━━━ Input data
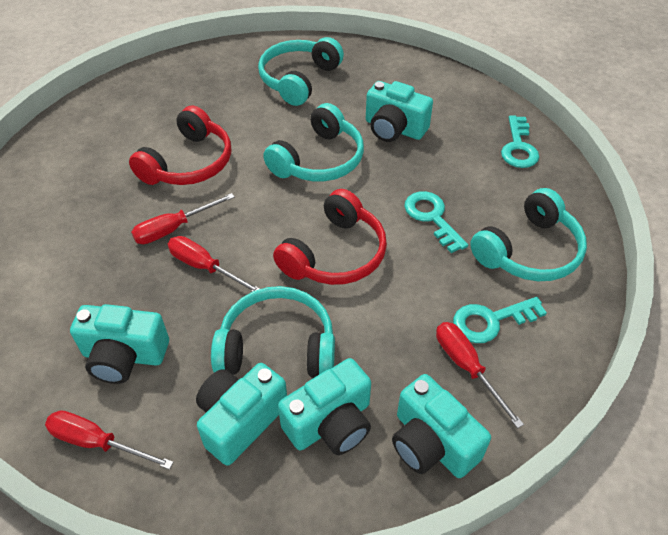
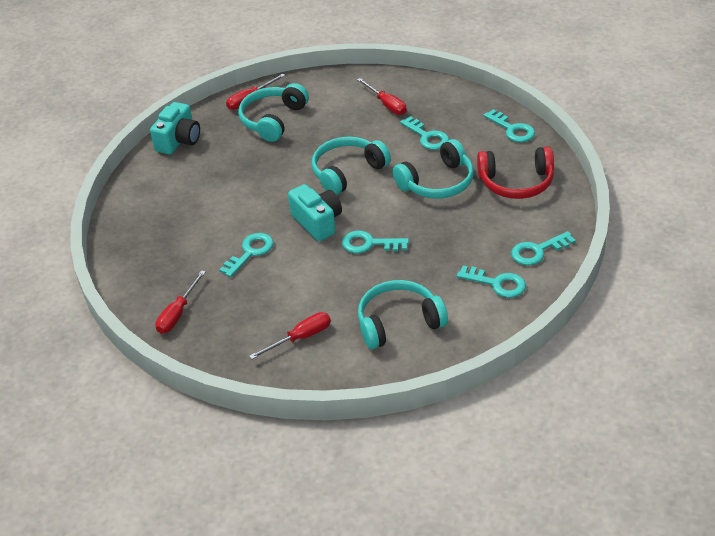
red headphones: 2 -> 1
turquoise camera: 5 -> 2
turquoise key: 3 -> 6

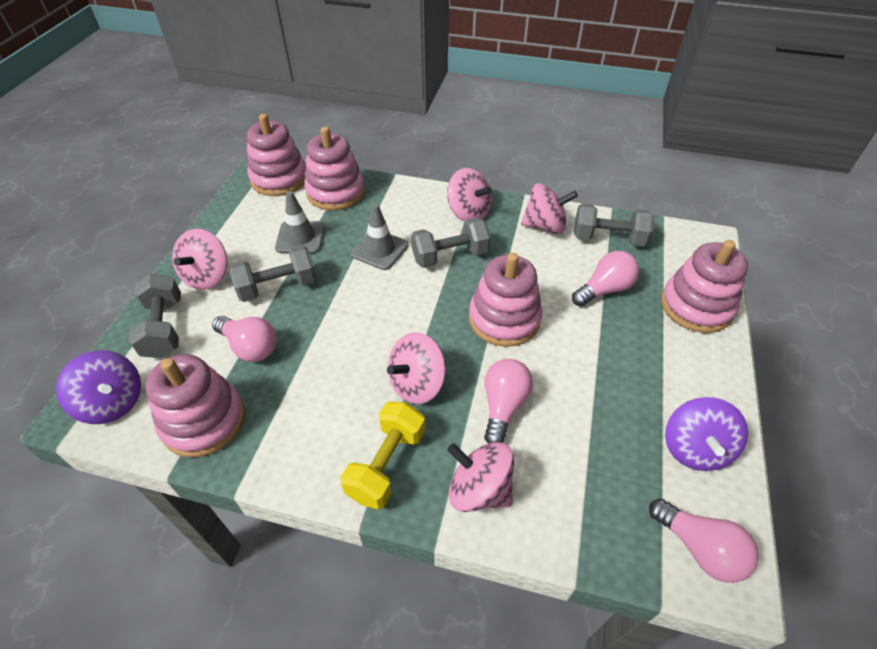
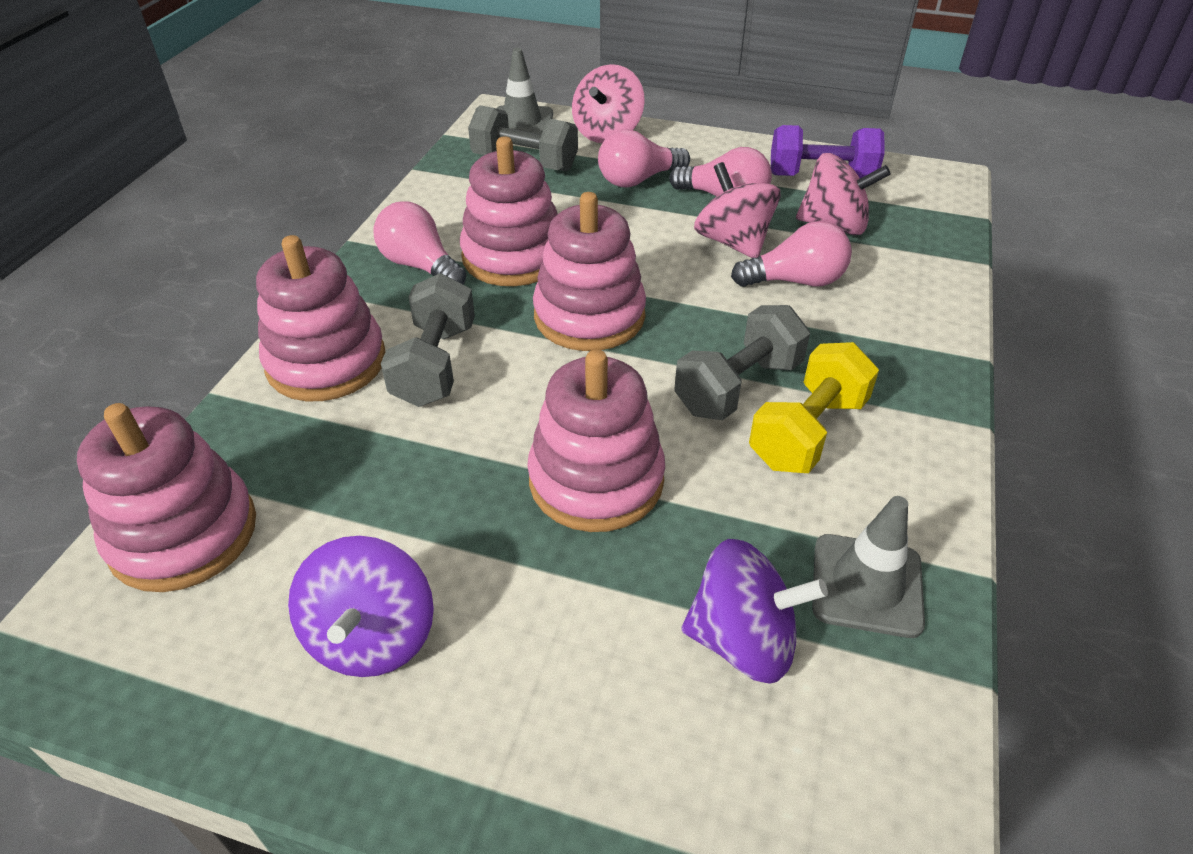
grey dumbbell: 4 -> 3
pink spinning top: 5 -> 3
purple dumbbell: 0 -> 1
━━━━━━
> [Exercise brief]: Every line above that has the string "turquoise" needs to be copied.

> [Response to this task]:
turquoise camera: 5 -> 2
turquoise key: 3 -> 6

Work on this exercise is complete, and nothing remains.